(About this task) Pull out every line of the listing below where "camera" appears.

(Data provided)
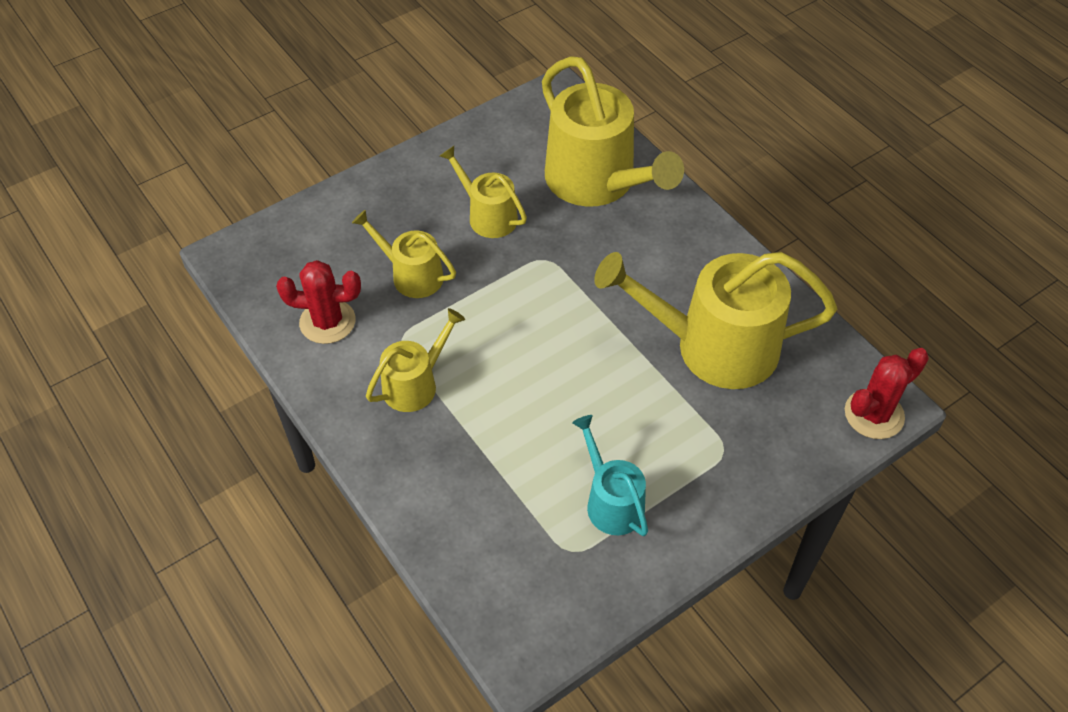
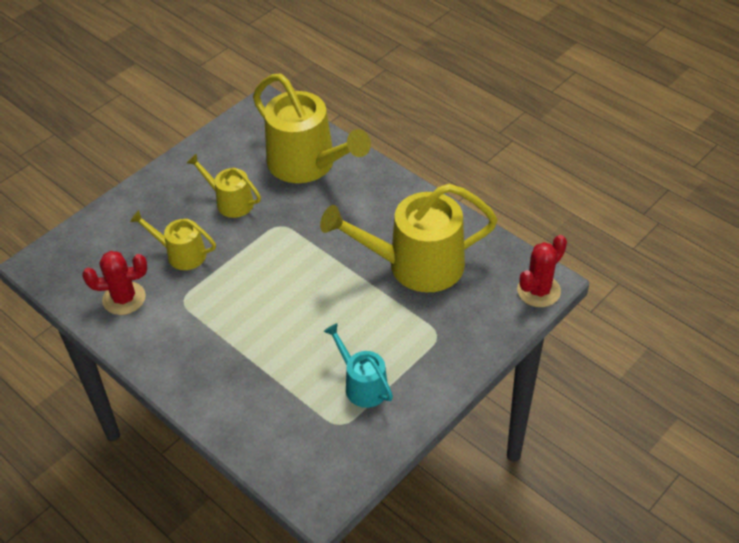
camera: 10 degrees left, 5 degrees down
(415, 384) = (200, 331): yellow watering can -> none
---
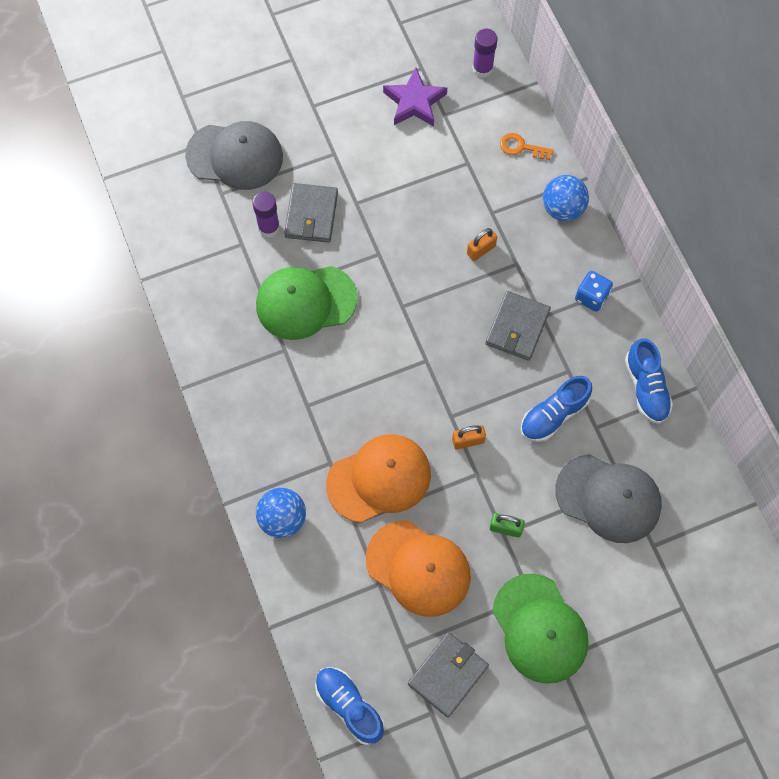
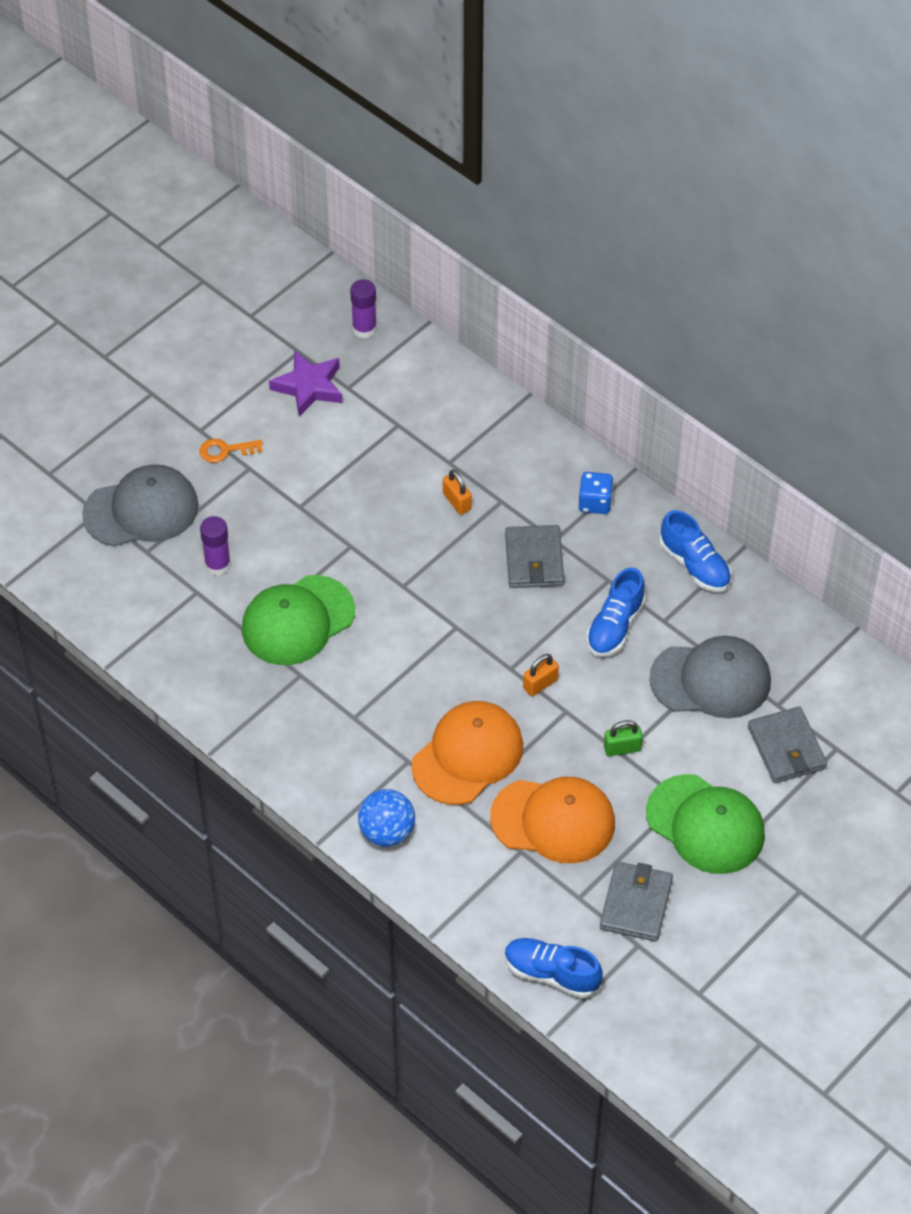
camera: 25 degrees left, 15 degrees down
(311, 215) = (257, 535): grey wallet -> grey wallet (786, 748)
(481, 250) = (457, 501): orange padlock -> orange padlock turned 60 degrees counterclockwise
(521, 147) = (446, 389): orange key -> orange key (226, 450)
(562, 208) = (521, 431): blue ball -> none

(Written response)
camera: 10 degrees left, 5 degrees down
camera: 25 degrees left, 15 degrees down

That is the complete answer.